--- DATASET EXTRACT ---

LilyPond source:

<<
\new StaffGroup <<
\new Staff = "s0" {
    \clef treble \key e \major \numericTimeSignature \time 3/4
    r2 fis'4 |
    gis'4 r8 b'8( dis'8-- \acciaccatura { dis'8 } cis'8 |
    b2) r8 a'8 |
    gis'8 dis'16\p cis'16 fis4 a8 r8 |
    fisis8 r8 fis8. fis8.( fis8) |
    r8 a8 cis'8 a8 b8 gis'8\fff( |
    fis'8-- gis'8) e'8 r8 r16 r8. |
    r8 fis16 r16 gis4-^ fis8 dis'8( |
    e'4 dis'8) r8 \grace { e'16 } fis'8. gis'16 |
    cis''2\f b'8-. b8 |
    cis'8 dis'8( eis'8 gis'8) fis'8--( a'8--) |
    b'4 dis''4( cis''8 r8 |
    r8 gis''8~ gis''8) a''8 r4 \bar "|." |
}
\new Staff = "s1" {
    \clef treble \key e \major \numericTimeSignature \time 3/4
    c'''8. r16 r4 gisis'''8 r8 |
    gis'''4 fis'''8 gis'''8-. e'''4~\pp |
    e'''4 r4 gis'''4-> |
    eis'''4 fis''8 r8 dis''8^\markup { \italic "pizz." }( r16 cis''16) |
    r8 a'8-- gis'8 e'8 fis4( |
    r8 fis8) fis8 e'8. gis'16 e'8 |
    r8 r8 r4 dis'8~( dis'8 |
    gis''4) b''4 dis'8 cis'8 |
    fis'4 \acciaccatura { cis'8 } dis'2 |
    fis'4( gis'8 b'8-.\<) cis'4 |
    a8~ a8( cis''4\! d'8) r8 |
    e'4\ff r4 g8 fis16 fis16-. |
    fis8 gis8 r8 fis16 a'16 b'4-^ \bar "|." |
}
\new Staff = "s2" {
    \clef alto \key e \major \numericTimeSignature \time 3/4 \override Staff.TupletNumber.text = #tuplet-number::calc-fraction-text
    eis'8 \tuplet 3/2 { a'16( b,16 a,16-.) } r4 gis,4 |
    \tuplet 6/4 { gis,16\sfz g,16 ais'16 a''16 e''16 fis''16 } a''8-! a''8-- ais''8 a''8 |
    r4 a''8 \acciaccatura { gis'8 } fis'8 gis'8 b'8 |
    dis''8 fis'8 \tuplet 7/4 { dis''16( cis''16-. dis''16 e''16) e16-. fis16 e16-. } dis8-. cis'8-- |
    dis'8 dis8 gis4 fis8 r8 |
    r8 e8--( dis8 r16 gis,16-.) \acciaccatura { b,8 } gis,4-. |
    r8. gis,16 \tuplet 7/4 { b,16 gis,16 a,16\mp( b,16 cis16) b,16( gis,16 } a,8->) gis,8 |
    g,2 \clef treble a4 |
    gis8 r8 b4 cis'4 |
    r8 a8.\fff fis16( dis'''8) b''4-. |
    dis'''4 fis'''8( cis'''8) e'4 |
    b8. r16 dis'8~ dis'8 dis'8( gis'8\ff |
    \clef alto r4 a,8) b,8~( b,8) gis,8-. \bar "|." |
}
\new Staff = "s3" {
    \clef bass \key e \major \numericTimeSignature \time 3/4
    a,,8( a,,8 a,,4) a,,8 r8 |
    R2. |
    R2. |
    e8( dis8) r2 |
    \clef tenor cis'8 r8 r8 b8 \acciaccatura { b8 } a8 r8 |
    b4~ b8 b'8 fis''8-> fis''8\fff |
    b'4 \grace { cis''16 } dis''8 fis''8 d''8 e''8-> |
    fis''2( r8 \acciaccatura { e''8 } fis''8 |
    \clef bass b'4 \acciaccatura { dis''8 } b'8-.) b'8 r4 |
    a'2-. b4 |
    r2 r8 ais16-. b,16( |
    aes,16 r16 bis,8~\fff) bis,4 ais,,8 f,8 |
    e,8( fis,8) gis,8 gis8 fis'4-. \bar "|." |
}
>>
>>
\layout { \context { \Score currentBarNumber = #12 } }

---

AIM: Report each line of the items above that contains the string "numericTimeSignature". Count a line only if its letter case matches.

OUTPUT FOR THIS TASK:
    \clef treble \key e \major \numericTimeSignature \time 3/4
    \clef treble \key e \major \numericTimeSignature \time 3/4
    \clef alto \key e \major \numericTimeSignature \time 3/4 \override Staff.TupletNumber.text = #tuplet-number::calc-fraction-text
    \clef bass \key e \major \numericTimeSignature \time 3/4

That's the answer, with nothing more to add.